■ Task objective
Return every entry in full, with no alterations.

■ Dataset entries

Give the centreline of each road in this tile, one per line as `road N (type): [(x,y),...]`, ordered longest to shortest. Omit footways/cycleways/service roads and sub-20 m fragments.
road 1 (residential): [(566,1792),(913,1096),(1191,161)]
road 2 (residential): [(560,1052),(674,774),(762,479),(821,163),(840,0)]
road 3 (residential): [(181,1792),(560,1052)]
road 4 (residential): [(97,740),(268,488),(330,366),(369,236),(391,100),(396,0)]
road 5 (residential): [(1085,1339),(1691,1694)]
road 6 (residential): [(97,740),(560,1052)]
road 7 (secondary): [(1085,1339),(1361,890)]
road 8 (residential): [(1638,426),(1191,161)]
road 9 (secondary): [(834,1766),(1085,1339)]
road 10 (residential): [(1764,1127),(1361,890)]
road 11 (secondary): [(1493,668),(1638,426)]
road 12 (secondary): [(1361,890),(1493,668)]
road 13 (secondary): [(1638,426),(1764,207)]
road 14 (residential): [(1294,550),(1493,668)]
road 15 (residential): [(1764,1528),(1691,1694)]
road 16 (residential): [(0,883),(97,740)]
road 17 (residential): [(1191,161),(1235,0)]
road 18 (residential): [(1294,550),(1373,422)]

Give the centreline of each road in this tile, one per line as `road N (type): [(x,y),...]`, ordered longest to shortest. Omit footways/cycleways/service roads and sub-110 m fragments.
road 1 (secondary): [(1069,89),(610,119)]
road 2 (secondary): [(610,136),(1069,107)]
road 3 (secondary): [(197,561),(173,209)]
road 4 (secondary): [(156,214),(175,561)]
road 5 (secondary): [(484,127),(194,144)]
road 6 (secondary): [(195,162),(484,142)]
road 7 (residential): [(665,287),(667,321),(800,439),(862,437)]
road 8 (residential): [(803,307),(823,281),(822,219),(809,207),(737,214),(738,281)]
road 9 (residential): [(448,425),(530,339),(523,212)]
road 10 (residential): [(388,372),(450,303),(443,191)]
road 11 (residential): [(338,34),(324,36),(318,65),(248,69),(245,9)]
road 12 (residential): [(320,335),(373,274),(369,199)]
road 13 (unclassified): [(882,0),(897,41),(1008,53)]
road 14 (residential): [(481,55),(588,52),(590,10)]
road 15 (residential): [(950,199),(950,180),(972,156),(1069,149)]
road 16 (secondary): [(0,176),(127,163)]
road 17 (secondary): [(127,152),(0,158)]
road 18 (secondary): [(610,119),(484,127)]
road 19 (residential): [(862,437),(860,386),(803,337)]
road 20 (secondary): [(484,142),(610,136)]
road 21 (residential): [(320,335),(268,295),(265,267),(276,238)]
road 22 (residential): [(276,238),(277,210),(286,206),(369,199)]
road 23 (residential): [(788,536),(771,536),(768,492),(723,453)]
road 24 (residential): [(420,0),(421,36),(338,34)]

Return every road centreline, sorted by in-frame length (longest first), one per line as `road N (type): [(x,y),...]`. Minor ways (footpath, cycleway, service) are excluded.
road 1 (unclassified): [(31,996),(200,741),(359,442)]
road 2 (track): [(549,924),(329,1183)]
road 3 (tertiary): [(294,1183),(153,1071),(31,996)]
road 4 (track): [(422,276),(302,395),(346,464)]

■ Exercise solution
Give the centreline of each road in this tile, one per line as `road N (type): [(x,y),...]`, ordered longest to shortest. Omit footways/cycleways/service roads and sub-20 m fragments.
road 1 (residential): [(566,1792),(913,1096),(1191,161)]
road 2 (residential): [(560,1052),(674,774),(762,479),(821,163),(840,0)]
road 3 (residential): [(181,1792),(560,1052)]
road 4 (residential): [(97,740),(268,488),(330,366),(369,236),(391,100),(396,0)]
road 5 (residential): [(1085,1339),(1691,1694)]
road 6 (residential): [(97,740),(560,1052)]
road 7 (secondary): [(1085,1339),(1361,890)]
road 8 (residential): [(1638,426),(1191,161)]
road 9 (secondary): [(834,1766),(1085,1339)]
road 10 (residential): [(1764,1127),(1361,890)]
road 11 (secondary): [(1493,668),(1638,426)]
road 12 (secondary): [(1361,890),(1493,668)]
road 13 (secondary): [(1638,426),(1764,207)]
road 14 (residential): [(1294,550),(1493,668)]
road 15 (residential): [(1764,1528),(1691,1694)]
road 16 (residential): [(0,883),(97,740)]
road 17 (residential): [(1191,161),(1235,0)]
road 18 (residential): [(1294,550),(1373,422)]

Give the centreline of each road in this tile, one per line as `road N (type): [(x,y),...]`, ordered longest to shortest. Omit footways/cycleways/service roads and sub-110 m fragments.
road 1 (secondary): [(1069,89),(610,119)]
road 2 (secondary): [(610,136),(1069,107)]
road 3 (secondary): [(197,561),(173,209)]
road 4 (secondary): [(156,214),(175,561)]
road 5 (secondary): [(484,127),(194,144)]
road 6 (secondary): [(195,162),(484,142)]
road 7 (residential): [(665,287),(667,321),(800,439),(862,437)]
road 8 (residential): [(803,307),(823,281),(822,219),(809,207),(737,214),(738,281)]
road 9 (residential): [(448,425),(530,339),(523,212)]
road 10 (residential): [(388,372),(450,303),(443,191)]
road 11 (residential): [(338,34),(324,36),(318,65),(248,69),(245,9)]
road 12 (residential): [(320,335),(373,274),(369,199)]
road 13 (unclassified): [(882,0),(897,41),(1008,53)]
road 14 (residential): [(481,55),(588,52),(590,10)]
road 15 (residential): [(950,199),(950,180),(972,156),(1069,149)]
road 16 (secondary): [(0,176),(127,163)]
road 17 (secondary): [(127,152),(0,158)]
road 18 (secondary): [(610,119),(484,127)]
road 19 (residential): [(862,437),(860,386),(803,337)]
road 20 (secondary): [(484,142),(610,136)]
road 21 (residential): [(320,335),(268,295),(265,267),(276,238)]
road 22 (residential): [(276,238),(277,210),(286,206),(369,199)]
road 23 (residential): [(788,536),(771,536),(768,492),(723,453)]
road 24 (residential): [(420,0),(421,36),(338,34)]

Return every road centreline, sorted by in-frame length (longest first), one per line as `road N (type): [(x,y),...]`. Minor ways (footpath, cycleway, service) are excluded.
road 1 (unclassified): [(31,996),(200,741),(359,442)]
road 2 (track): [(549,924),(329,1183)]
road 3 (tertiary): [(294,1183),(153,1071),(31,996)]
road 4 (track): [(422,276),(302,395),(346,464)]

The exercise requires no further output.